TASK STATEMENT ->
What you print should match the entries exactly, only without the pictures.
[Opening DATA EXCERPTS section]
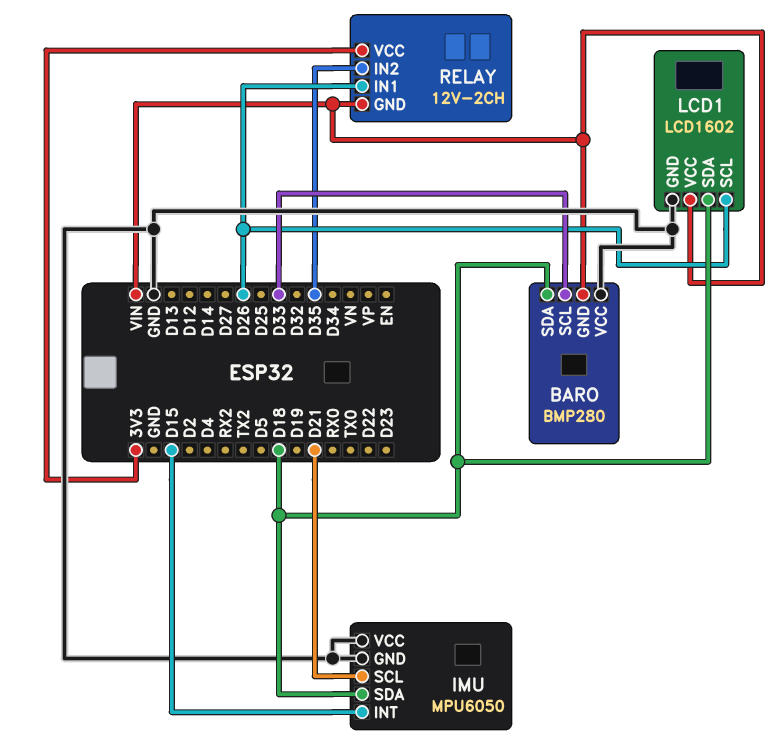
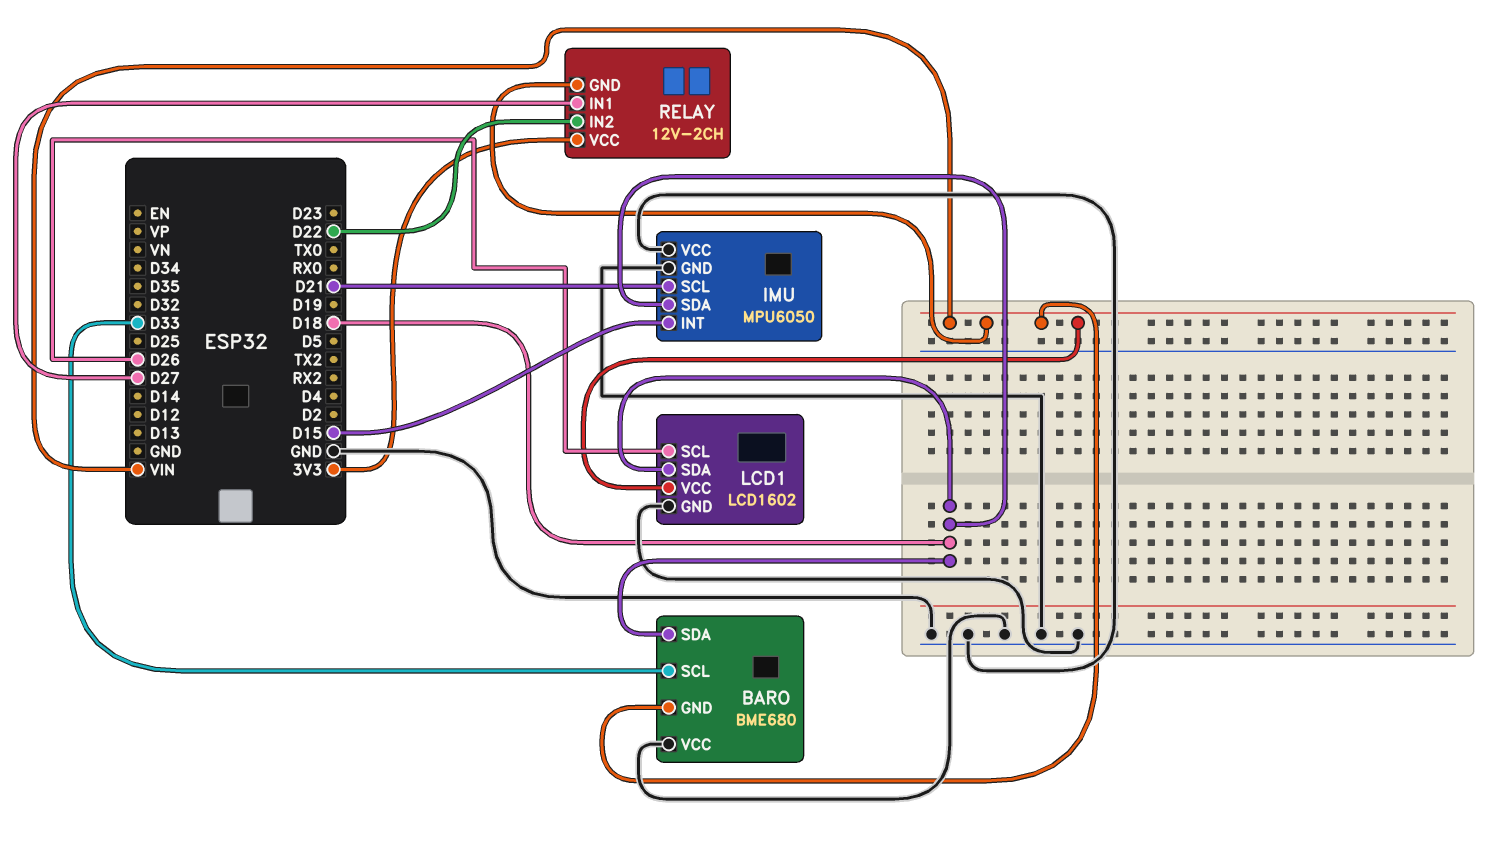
BARO: BMP280 -> BME680
RELAY pin IN1: D26 -> D27
RELAY pin IN2: D35 -> D22

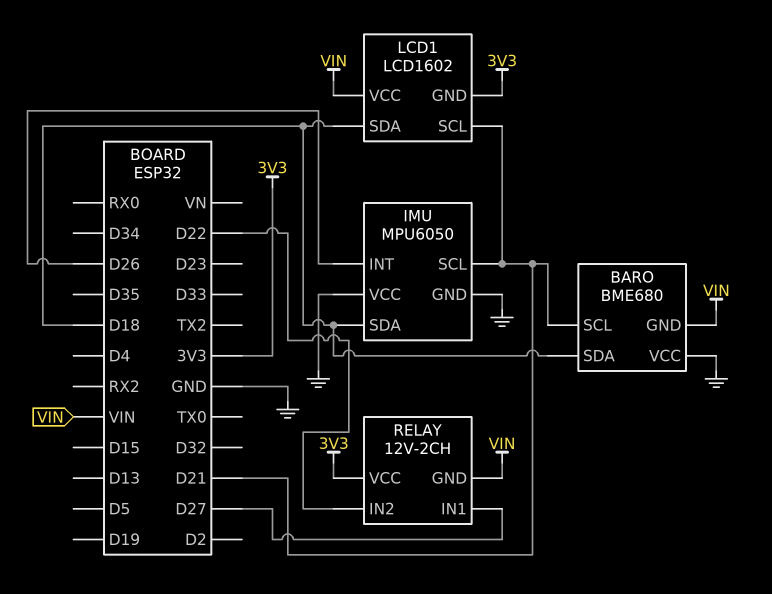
BARO pin SCL: D33 -> D21
IMU pin INT: D15 -> D26
LCD1 pin GND: GND -> 3V3
LCD1 pin SCL: D26 -> D21

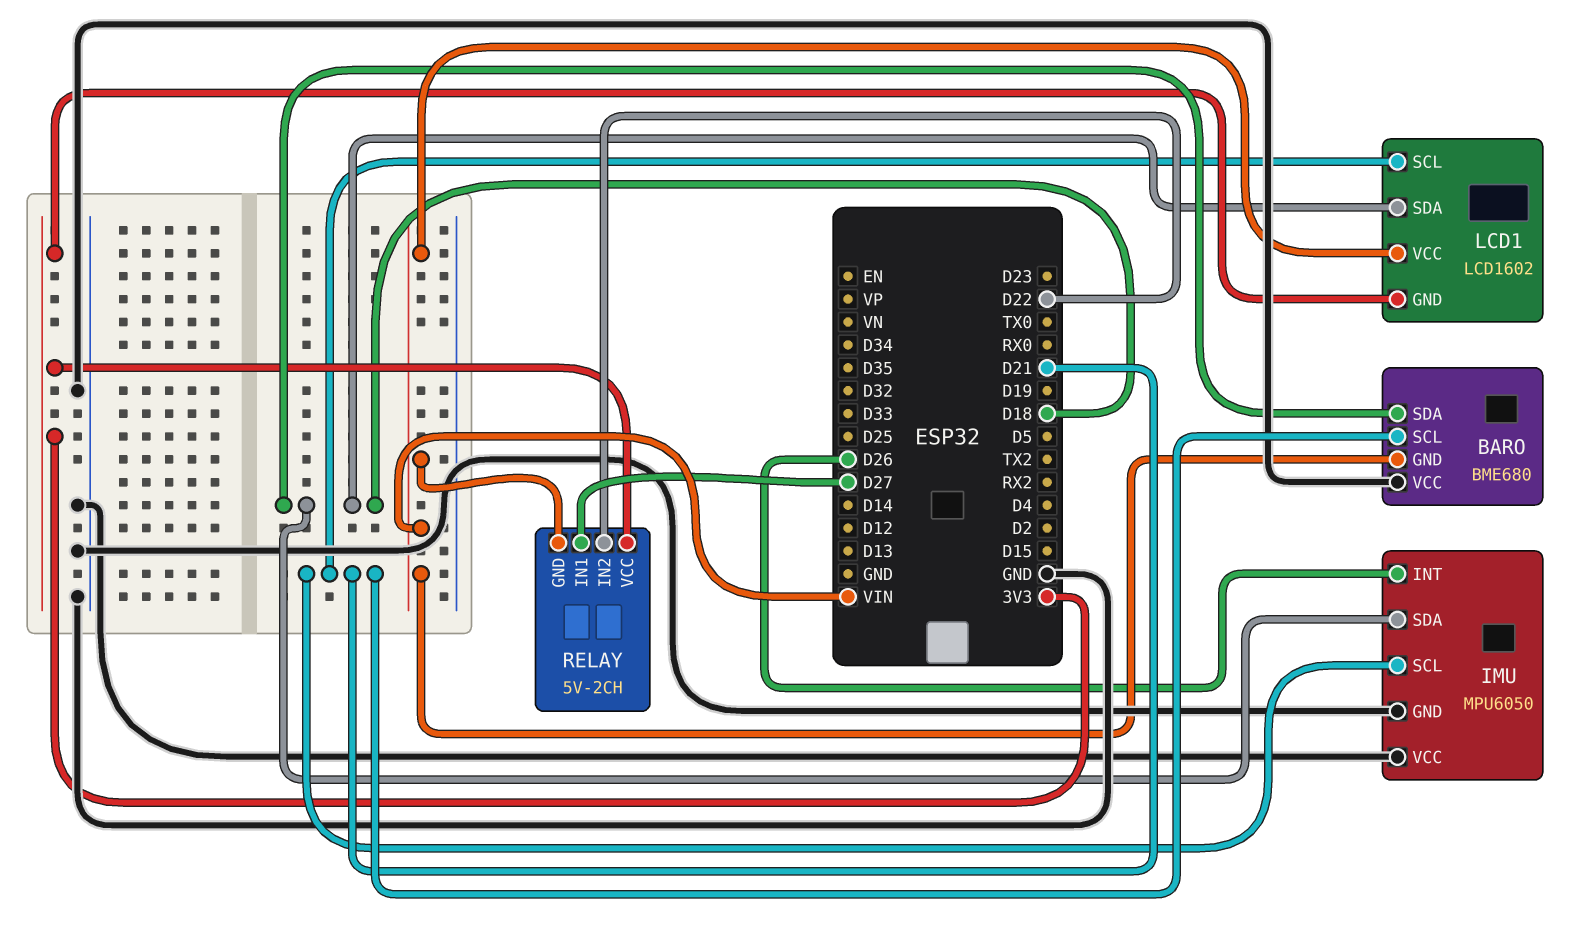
RELAY: 12V-2CH -> 5V-2CH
[Closing DATA EXCERPTS section]
EXPECTED OUTPUT ->
BARO: BMP280 -> BME680
RELAY pin IN1: D26 -> D27
RELAY pin IN2: D35 -> D22

BARO pin SCL: D33 -> D21
IMU pin INT: D15 -> D26
LCD1 pin GND: GND -> 3V3
LCD1 pin SCL: D26 -> D21

RELAY: 12V-2CH -> 5V-2CH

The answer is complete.